** Problem statement **
An exact copy of the entries is needed, with every picture left out.

Scene comparison data
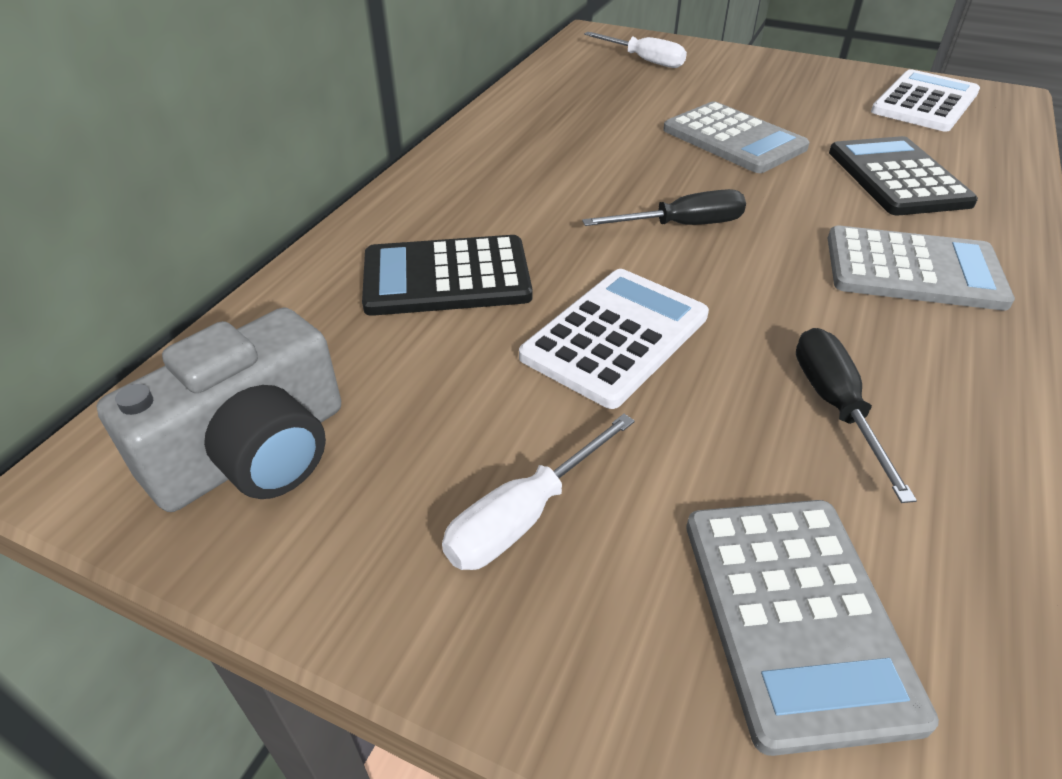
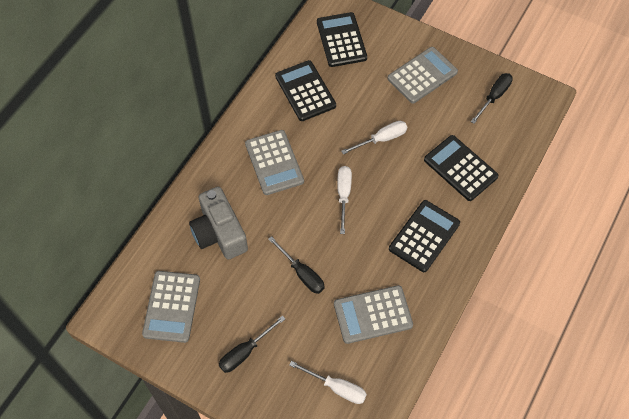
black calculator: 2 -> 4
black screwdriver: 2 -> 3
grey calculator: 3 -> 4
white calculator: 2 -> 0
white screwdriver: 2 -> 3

** Final answer **
black calculator: 2 -> 4
black screwdriver: 2 -> 3
grey calculator: 3 -> 4
white calculator: 2 -> 0
white screwdriver: 2 -> 3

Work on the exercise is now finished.